── EXCERPTED DATA

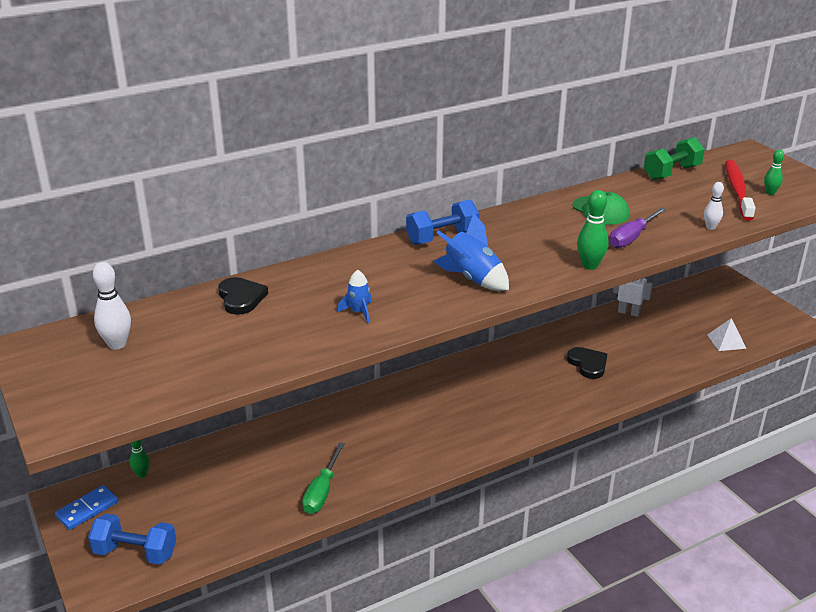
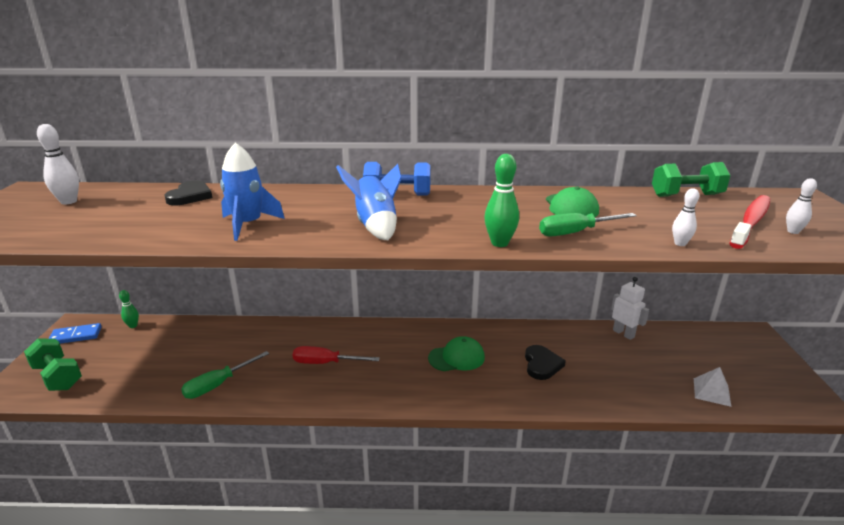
camera: 30 degrees right, 5 degrees down
(135, 553) = (57, 377): blue dumbbell -> green dumbbell
(359, 312) = (248, 225): blue rocket -> blue rocket, size x1.77
(401, 433) = (325, 363): none -> red screwdriver
(513, 384) = (456, 357): none -> green cap
(632, 238) = (576, 232): purple screwdriver -> green screwdriver
(770, 193) = (793, 231): green bowling pin -> white bowling pin

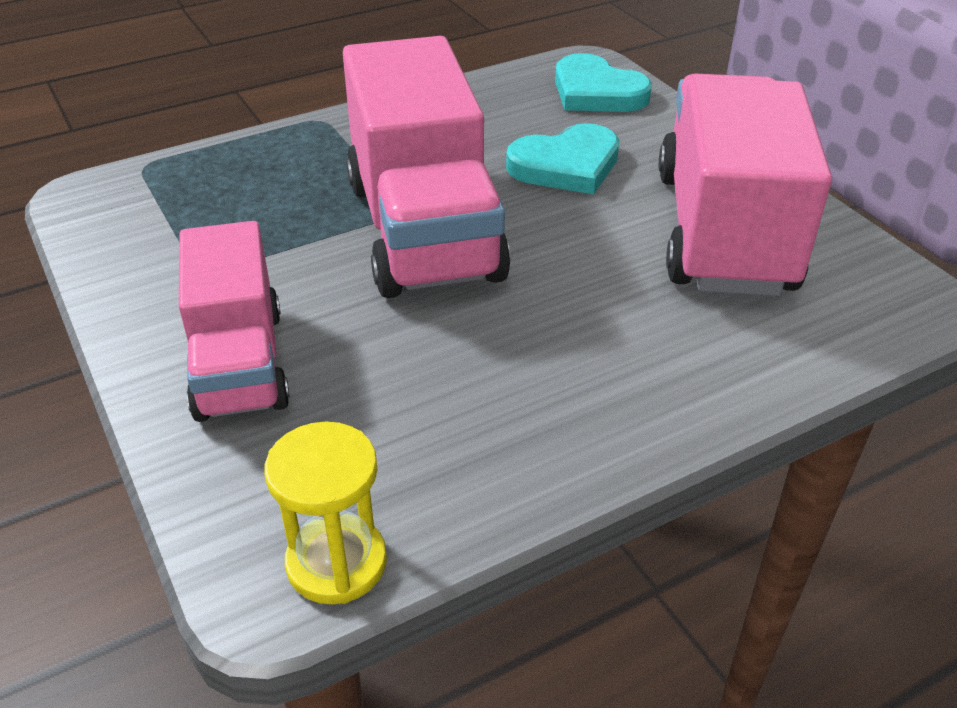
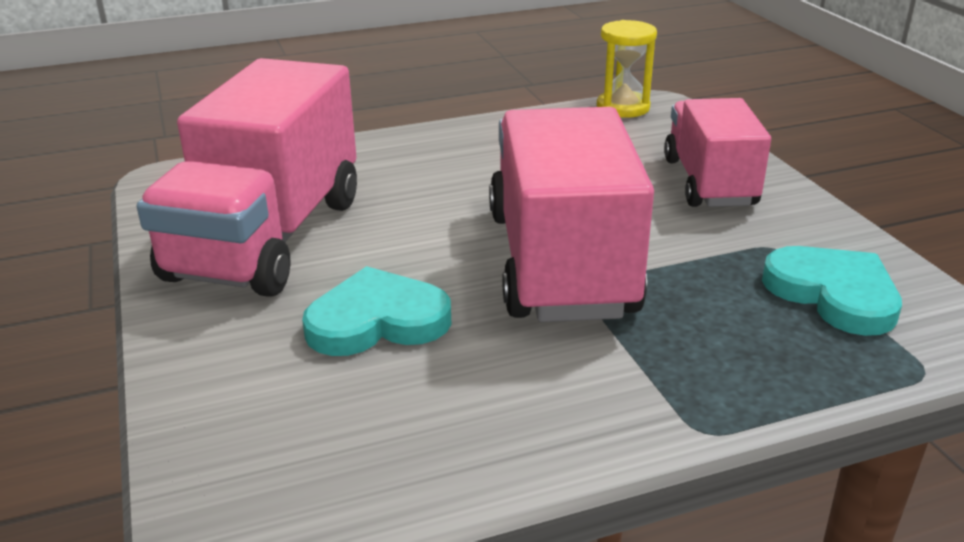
camera: 170 degrees left, 10 degrees down
(597, 92) = (255, 444): turquoise heart -> turquoise heart (833, 294)

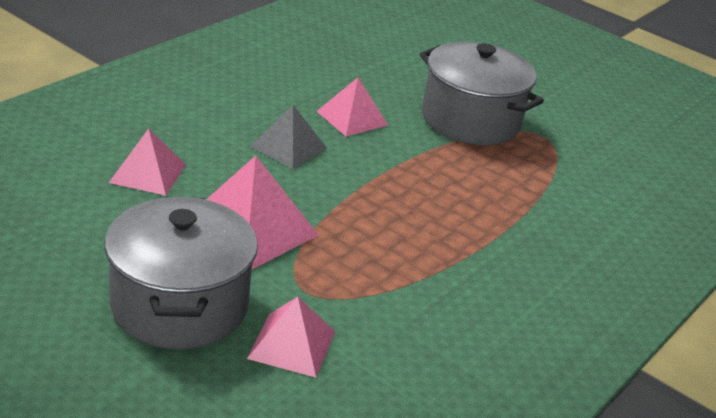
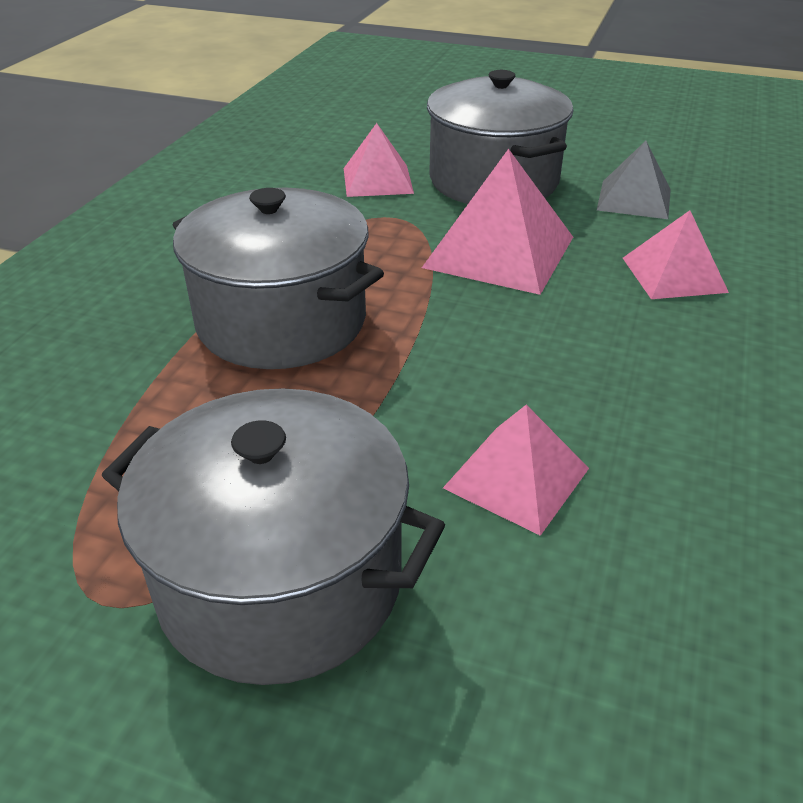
camera: 165 degrees right, 5 degrees up
(288, 147) = (560, 372): grey pyramid -> grey pyramid (634, 199)
(437, 226) = (281, 321): none -> grey pot

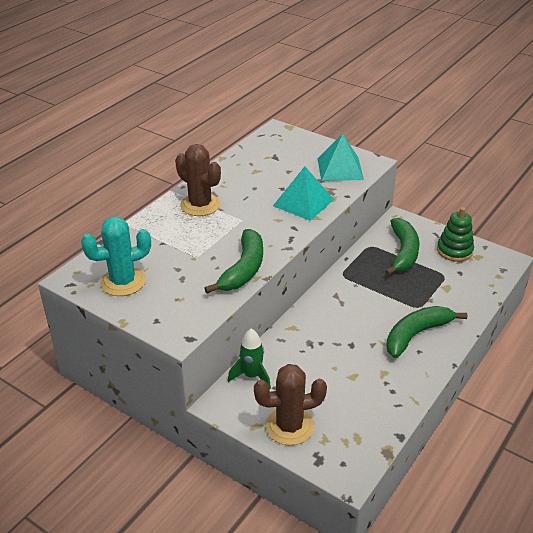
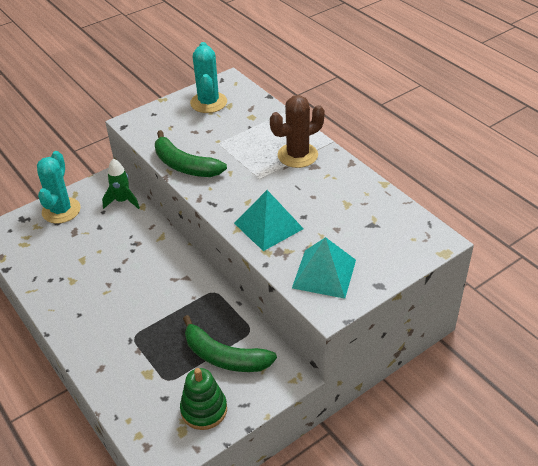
camera: 110 degrees right, 5 degrees up
(289, 426) = (61, 210): brown cactus -> turquoise cactus
(416, 334) = (99, 320): green banana -> none

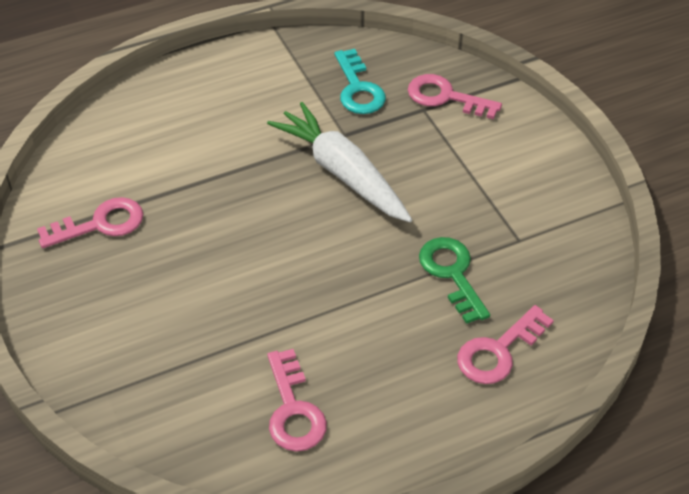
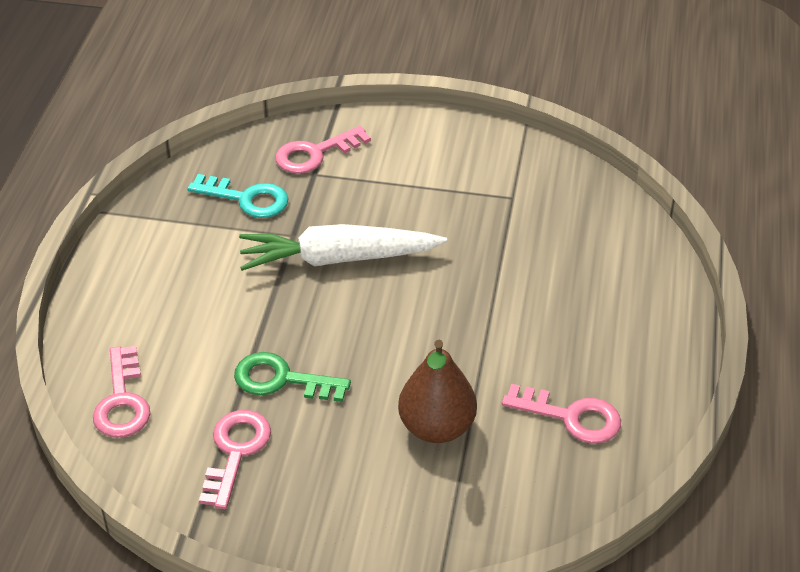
camera: 55 degrees left, 5 degrees down
(212, 327) = (437, 427): none -> brown pear
(452, 273) = (512, 252): green key -> green key (281, 380)
(498, 351) = (612, 267): pink key -> pink key (122, 401)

────

- WHAT TO WORK ON
Each line from the start of the entries through the line with "(513, 384) = (456, 357): none -> green cap" is to be restated exactly, and the pictures are to be skipped.

- REPLY TO THE TASK
camera: 30 degrees right, 5 degrees down
(135, 553) = (57, 377): blue dumbbell -> green dumbbell
(359, 312) = (248, 225): blue rocket -> blue rocket, size x1.77
(401, 433) = (325, 363): none -> red screwdriver
(513, 384) = (456, 357): none -> green cap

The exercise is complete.